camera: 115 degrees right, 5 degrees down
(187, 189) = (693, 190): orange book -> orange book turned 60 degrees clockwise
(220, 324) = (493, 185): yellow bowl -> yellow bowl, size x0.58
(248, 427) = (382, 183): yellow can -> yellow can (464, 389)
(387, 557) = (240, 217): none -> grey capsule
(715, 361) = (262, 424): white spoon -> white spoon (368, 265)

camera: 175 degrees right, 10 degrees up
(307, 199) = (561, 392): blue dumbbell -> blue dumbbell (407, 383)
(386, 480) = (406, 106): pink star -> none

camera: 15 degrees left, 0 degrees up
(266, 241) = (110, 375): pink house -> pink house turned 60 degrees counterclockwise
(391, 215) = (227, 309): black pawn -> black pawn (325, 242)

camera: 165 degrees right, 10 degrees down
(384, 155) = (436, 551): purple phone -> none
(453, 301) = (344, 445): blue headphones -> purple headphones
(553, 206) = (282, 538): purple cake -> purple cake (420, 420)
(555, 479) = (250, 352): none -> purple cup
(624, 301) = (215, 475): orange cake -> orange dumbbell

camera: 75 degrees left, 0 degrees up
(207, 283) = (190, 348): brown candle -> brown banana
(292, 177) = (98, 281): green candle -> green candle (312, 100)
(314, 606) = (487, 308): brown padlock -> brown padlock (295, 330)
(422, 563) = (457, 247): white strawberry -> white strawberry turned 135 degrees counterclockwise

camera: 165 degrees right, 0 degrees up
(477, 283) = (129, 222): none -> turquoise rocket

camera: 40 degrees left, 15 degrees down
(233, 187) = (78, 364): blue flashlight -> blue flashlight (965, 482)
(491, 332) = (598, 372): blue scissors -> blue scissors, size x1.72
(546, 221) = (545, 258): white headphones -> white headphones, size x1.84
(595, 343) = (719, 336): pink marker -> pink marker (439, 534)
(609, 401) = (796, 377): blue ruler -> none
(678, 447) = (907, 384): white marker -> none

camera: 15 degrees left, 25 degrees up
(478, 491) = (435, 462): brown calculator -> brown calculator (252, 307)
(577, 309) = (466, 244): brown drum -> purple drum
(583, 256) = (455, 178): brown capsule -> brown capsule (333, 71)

What you are asked to do: Scan the lines above, and whenever one holds the string "dumbbell", copy it.

Result below:
(307, 199) = (561, 392): blue dumbbell -> blue dumbbell (407, 383)
(624, 301) = (215, 475): orange cake -> orange dumbbell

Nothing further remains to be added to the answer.